Exercise objective
Once the pictures are set aside, output all the records exactly.

Data supplied
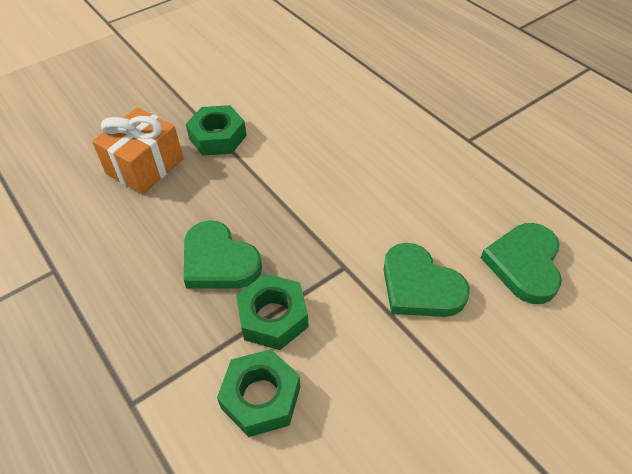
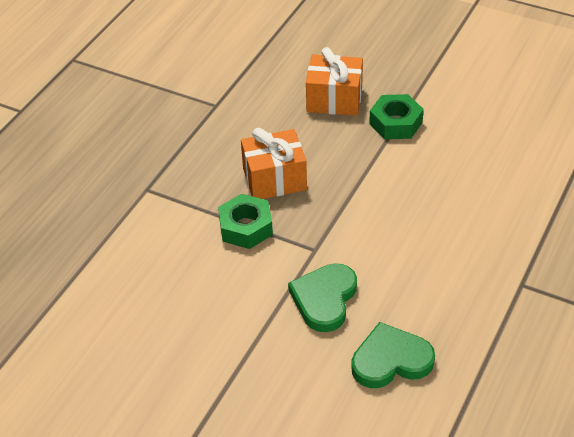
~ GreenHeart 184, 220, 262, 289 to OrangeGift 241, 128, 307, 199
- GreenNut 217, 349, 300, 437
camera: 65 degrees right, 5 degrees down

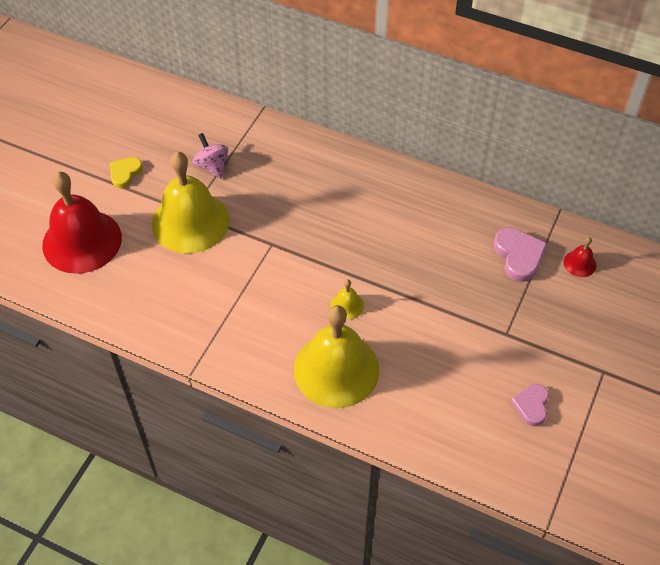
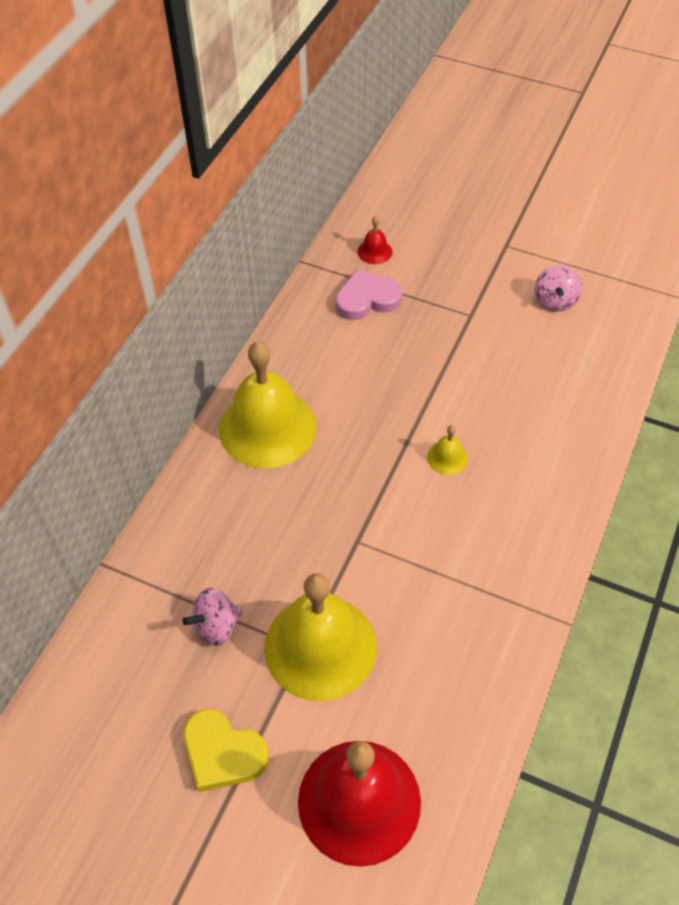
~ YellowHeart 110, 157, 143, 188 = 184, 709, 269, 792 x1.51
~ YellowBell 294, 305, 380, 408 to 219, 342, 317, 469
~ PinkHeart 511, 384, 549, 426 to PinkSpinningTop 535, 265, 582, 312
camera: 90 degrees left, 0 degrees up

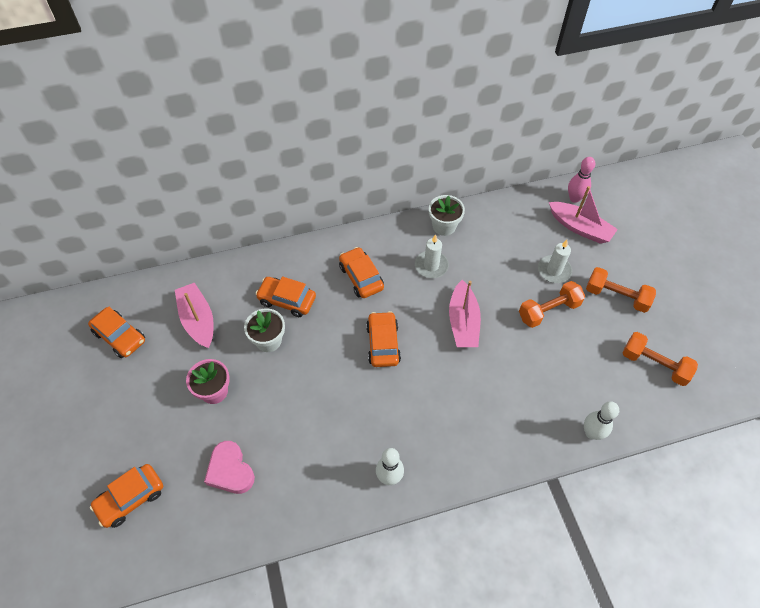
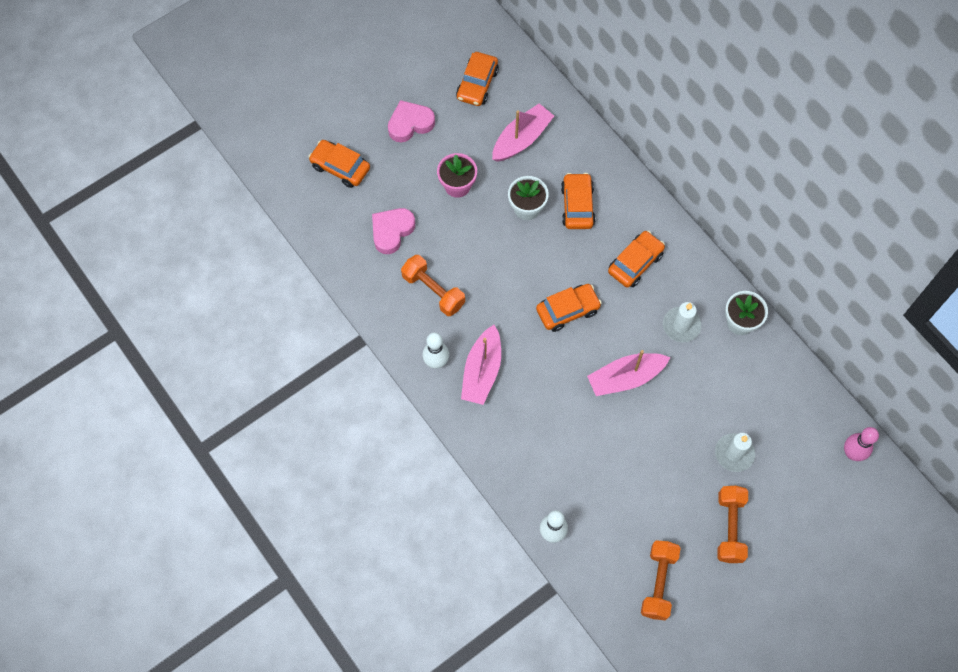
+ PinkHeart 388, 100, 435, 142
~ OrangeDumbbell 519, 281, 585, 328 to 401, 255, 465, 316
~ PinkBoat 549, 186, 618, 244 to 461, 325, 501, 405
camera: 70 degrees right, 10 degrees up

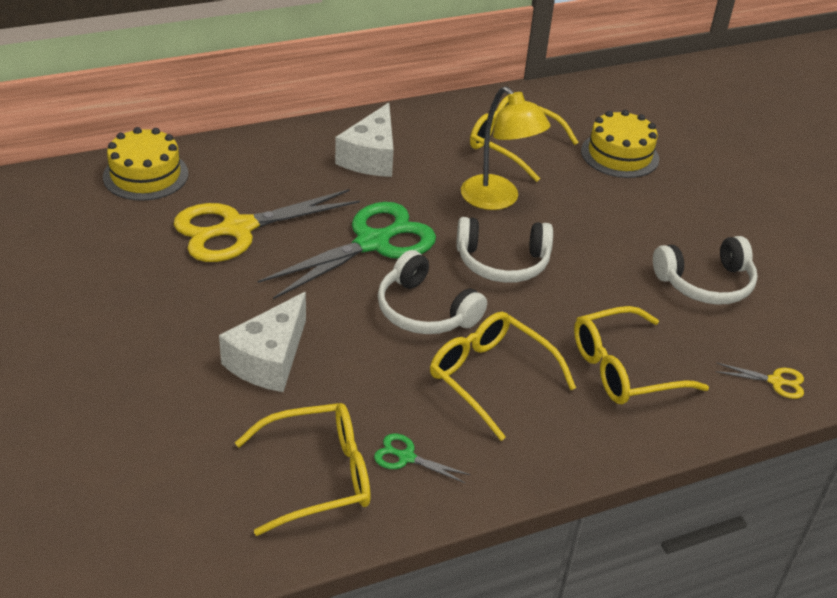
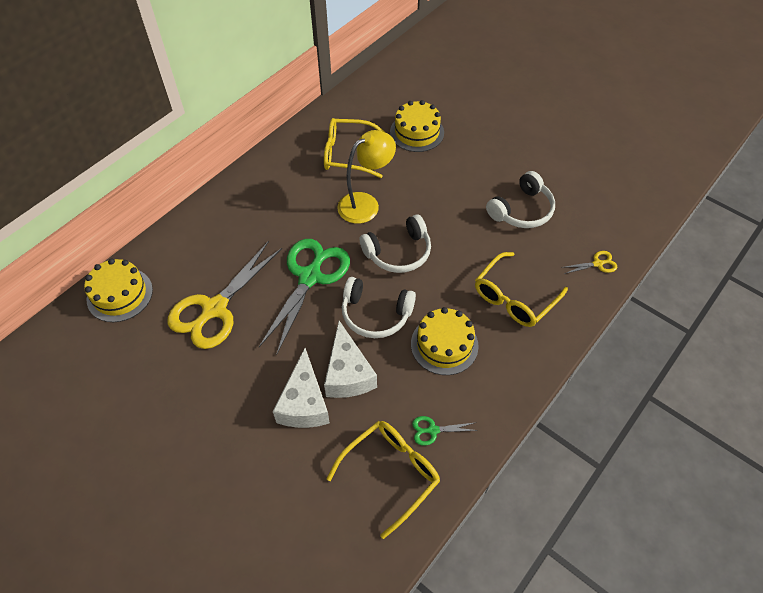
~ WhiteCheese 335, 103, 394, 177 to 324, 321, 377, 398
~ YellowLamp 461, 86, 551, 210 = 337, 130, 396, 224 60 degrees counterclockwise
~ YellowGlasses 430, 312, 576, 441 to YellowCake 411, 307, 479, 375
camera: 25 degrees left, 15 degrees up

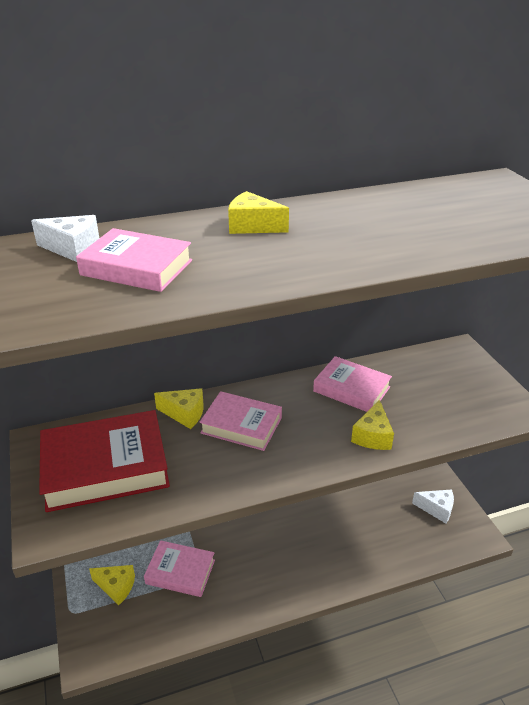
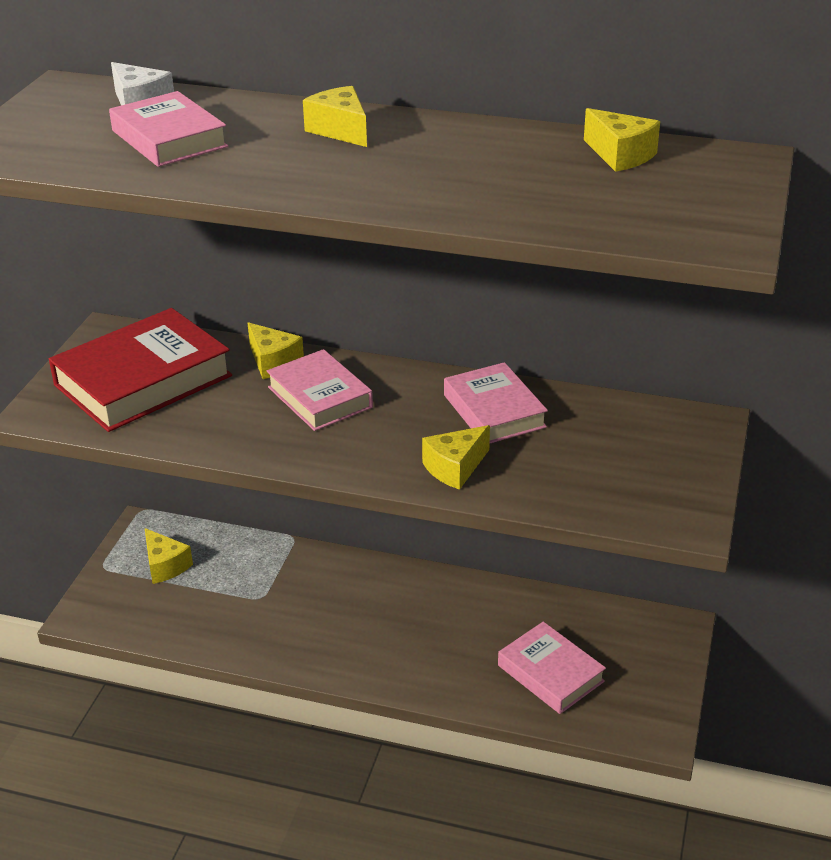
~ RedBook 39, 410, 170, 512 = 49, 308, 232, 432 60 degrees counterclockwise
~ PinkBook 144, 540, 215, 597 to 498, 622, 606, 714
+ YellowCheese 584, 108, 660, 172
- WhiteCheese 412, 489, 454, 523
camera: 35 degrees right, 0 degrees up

Finished task
~ GreenHeart 184, 220, 262, 289 to OrangeGift 241, 128, 307, 199
- GreenNut 217, 349, 300, 437
camera: 65 degrees right, 5 degrees down

~ YellowHeart 110, 157, 143, 188 = 184, 709, 269, 792 x1.51
~ YellowBell 294, 305, 380, 408 to 219, 342, 317, 469
~ PinkHeart 511, 384, 549, 426 to PinkSpinningTop 535, 265, 582, 312
camera: 90 degrees left, 0 degrees up

+ PinkHeart 388, 100, 435, 142
~ OrangeDumbbell 519, 281, 585, 328 to 401, 255, 465, 316
~ PinkBoat 549, 186, 618, 244 to 461, 325, 501, 405
camera: 70 degrees right, 10 degrees up

~ WhiteCheese 335, 103, 394, 177 to 324, 321, 377, 398
~ YellowLamp 461, 86, 551, 210 = 337, 130, 396, 224 60 degrees counterclockwise
~ YellowGlasses 430, 312, 576, 441 to YellowCake 411, 307, 479, 375
camera: 25 degrees left, 15 degrees up

~ RedBook 39, 410, 170, 512 = 49, 308, 232, 432 60 degrees counterclockwise
~ PinkBook 144, 540, 215, 597 to 498, 622, 606, 714
+ YellowCheese 584, 108, 660, 172
- WhiteCheese 412, 489, 454, 523
camera: 35 degrees right, 0 degrees up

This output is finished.